### Polecenie:
Policz wiersze poniższych wpisów, w których występuje ciąg „markup”, z uwzględnieniem wielkości liter. Podaj tylko liczbę.

### Dane do zadania:
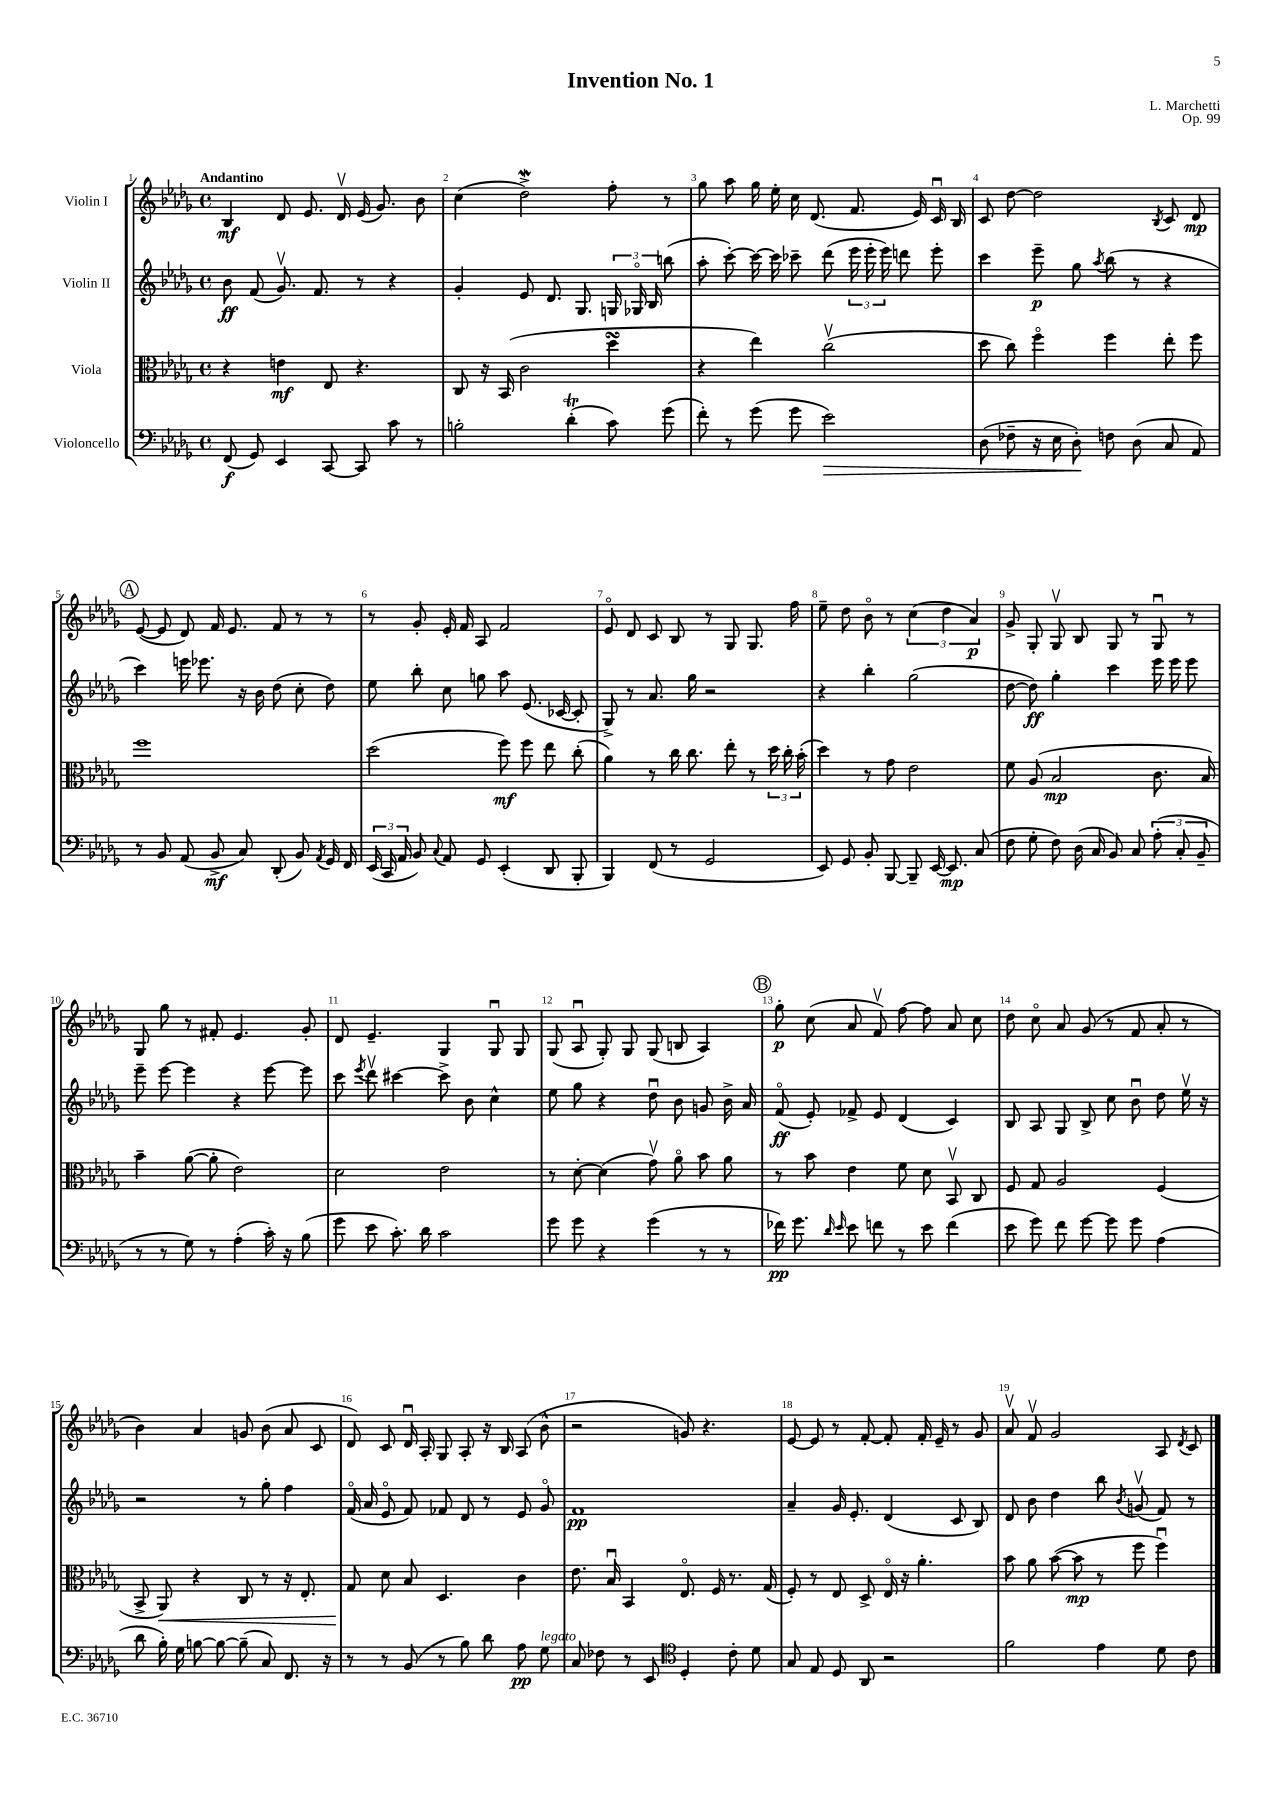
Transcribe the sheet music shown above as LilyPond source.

\header { title = "Invention No. 1" composer = "L. Marchetti" opus = "Op. 99" }
<<
\new StaffGroup <<
\new Staff = "s0" \with { instrumentName = "Violin I" } {
    \clef treble \key des \major \defaultTimeSignature \time 4/4 \tempo "Andantino"
    \autoBeamOff bes4\mf des'8 ees'8. des'16\upbow ees'16( ges'8.) bes'8 |
    c''4( des''2->\mordent) f''8-. r8 |
    ges''8 aes''8 ges''16 ees''16-. c''16 des'8.( f'8. ees'16) c'16\downbow bes16 |
    c'8 des''8~ des''2 \acciaccatura { bes8 } c'8 des'8\mp |
    \mark \markup { \circle "A" } ees'8~( ees'8 des'8) f'16 ees'8. f'8 r8 r8 |
    r8 ges'8-. ees'16-. f'16 aes8 f'2 |
    ees'8\flageolet des'8 c'8 bes8 r8 ges8 ges8. f''16 |
    ees''8-- des''8 bes'8\flageolet r8 \tuplet 3/2 { c''4( des''4 aes'4\p) } |
    ges'8-> ges8-. ges8\upbow bes8 ges8 r8 ges8\downbow r8 |
    ges8 ges''8 r8 fis'8-. ees'4. ges'8-. |
    des'8 ees'4.-- ges4 ges8\downbow ges8 |
    ges8( aes8\downbow ges8-.) ges8 ges8( b8 aes4) |
    \mark \markup { \circle "B" } ges''8-.\p c''8( aes'8 f'8\upbow) f''8~ f''8 aes'8 c''8 |
    des''8 c''8\flageolet aes'8 ges'8( r8 f'8 aes'8-. r8 |
    bes'4) aes'4 g'8 bes'8( aes'8 c'8 |
    des'8) c'8 des'16\downbow aes16-. ges8 aes8-. r16 bes16 aes8( bes'8-^ |
    r2 g'8) r4. |
    ees'8~ ees'8 r8 f'8~-. f'8-. f'16-. ees'16-- r8 ges'8 |
    aes'8\upbow f'8\upbow ges'2 aes8 \acciaccatura { des'8 } c'8 \bar "|." |
}
\new Staff = "s1" \with { instrumentName = "Violin II" } {
    \clef treble \key des \major \defaultTimeSignature \time 4/4
    \autoBeamOff bes'8\ff f'8( ges'8.\upbow) f'8. r8 r4 |
    ges'4-. ees'8 des'8. ges8. \tuplet 3/2 { g16 ges16\flageolet bes16 } b''8( |
    aes''8-. c'''8~-.) c'''16~ c'''16 ces'''8-- des'''8( \tuplet 3/2 { ees'''16 ees'''16-. ees'''16) } d'''8 ees'''8-. |
    c'''4 ees'''8--\p ges''8 \acciaccatura { aes''8 } bes''8( r8 r4 |
    \mark \markup { \circle "A" } c'''4) e'''16 ees'''8. r16 bes'16 des''8( c''8-. des''8) |
    ees''8 bes''8-. c''8 g''8 aes''8 ees'8.( ces'16~ ces'8-. |
    ges8->) r8 aes'8. ges''16 r2 |
    r4 bes''4-. ges''2( |
    des''8~ des''8\ff) ges''4-. c'''4 ees'''16 ees'''16 ees'''8 |
    ees'''8-- ees'''8~ ees'''4 r4 ees'''8~ ees'''8 |
    c'''8 \acciaccatura { ees'''8 } des'''8\upbow cis'''4~ cis'''8-> bes'8 c''4-^ |
    ees''8 ges''8 r4 des''8\downbow bes'8 g'8 bes'16-> aes'16 |
    \mark \markup { \circle "B" } f'8\flageolet\ff( ees'8-.) fes'8-> ees'8 des'4( c'4) |
    bes8 aes8 ges8 bes8-> c''8 bes'8\downbow des''8 ees''16\upbow r16 |
    r2 r8 ges''8-. f''4 |
    f'16\flageolet( aes'16 ees'8\flageolet f'8) fes'8 des'8 r8 ees'8 ges'8\flageolet |
    f'1\pp |
    aes'4-- ges'16 ees'8.-. des'4( c'8 bes8) |
    des'8 bes'8 des''4 bes''8 \acciaccatura { bes'8 } g'8\upbow( f'8) r8 \bar "|." |
}
\new Staff = "s2" \with { instrumentName = "Viola" } {
    \clef alto \key des \major \defaultTimeSignature \time 4/4
    \autoBeamOff r4 e'4\mf ees8 r4. |
    c8 r16 bes,16( c'2 des''4\turn |
    r4 ees''4) c''2\upbow( |
    des''8 c''8) f''4\flageolet f''4 ees''8-. f''8 |
    \mark \markup { \circle "A" } f''1 |
    des''2( f''8\mf) f''8 ees''8 c''8-.( |
    aes'4) r8 c''16 c''8. ees''8-. r8 \tuplet 3/2 { des''16 c''16-. bes'16-.( } |
    des''4) r8 ges'8 ees'2 |
    f'8 aes8( bes2\mp c'8. bes16) |
    bes'4-- aes'8~( aes'8-. ees'2) |
    des'2 ees'2 |
    r8 des'8~-. des'4( ges'8\upbow) aes'8\flageolet bes'8 aes'8 |
    \mark \markup { \circle "B" } r8 bes'8 ees'4 f'8 des'8 bes,8\upbow c8 |
    f8 ges8 aes2 f4( |
    bes,8-> aes,8\<) r4 c8 r8 r16 ees8.-. |
    ges8\! des'8 bes8 des4. c'4 |
    ees'8. bes16\downbow bes,4 ees8.\flageolet f16 r8. ges16( |
    f8-.) r8 ees8 des8-> ees16\flageolet r16 aes'4.-. |
    bes'8 aes'8 bes'8~( bes'8\mp r8 f''8 f''4\downbow) \bar "|." |
}
\new Staff = "s3" \with { instrumentName = "Violoncello" } {
    \clef bass \key des \major \defaultTimeSignature \time 4/4
    \autoBeamOff f,8\f( ges,8) ees,4 c,8~ c,8 c'8 r8 |
    b2-. des'4-.\trill( c'8) ges'8( |
    f'8-.) r8 ges'8( ges'8 ees'2\>) |
    des8( fes8-- r16 ees16 des8-.\!) f8 des8( c8 aes,8) |
    \mark \markup { \circle "A" } r8 bes,8 aes,8( bes,8->\mf c8) des,8-.( bes,8) \acciaccatura { aes,8 } ges,16 f,16 |
    \tuplet 3/2 { ees,16( c,16 aes,16 } bes,8) \appoggiatura { c8 } aes,8 ges,8 ees,4-.( des,8 bes,,8-. |
    bes,,4) f,8( r8 ges,2 |
    ees,8) ges,8 bes,8-. bes,,8~ bes,,8-- ees,16~ ees,8.\mp c8( |
    f8 ges8-. f8) des16( c16 bes,8) c8 \tuplet 3/2 { aes8-.( c8-. bes,8-- } |
    r8 r8 ges8) r8 aes4-.( c'16-.) r16 bes8( |
    ges'8 ees'8 c'8.-.) des'16 c'2 |
    ges'8 ges'8 r4 ges'4( r8 r8 |
    \mark \markup { \circle "B" } fes'16\pp) ges'8. \grace { des'16 ees'16 } ees'8 f'8 r8 ees'8 f'4( |
    ees'8 ges'8) f'8 ges'8~ ges'8 ges'8 aes4( |
    des'8 bes16-.) ges16 b8~ b8~ b8--( c8) f,8. r16 |
    r8 r8 bes,8( r8 bes8) des'8 aes8\pp ges8^\markup { \italic "legato" } |
    c8 fes8 r8 ees,8 \clef tenor des4-. c'8-. des'8 |
    ges8 ees8 des8 aes,8 r2 |
    f'2 ees'4 des'8 c'8 \bar "|." |
}
>>
>>
\layout { \context { \Score \override BarNumber.break-visibility = ##(#f #t #t) barNumberVisibility = #all-bar-numbers-visible } }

### Odpowiedź:
9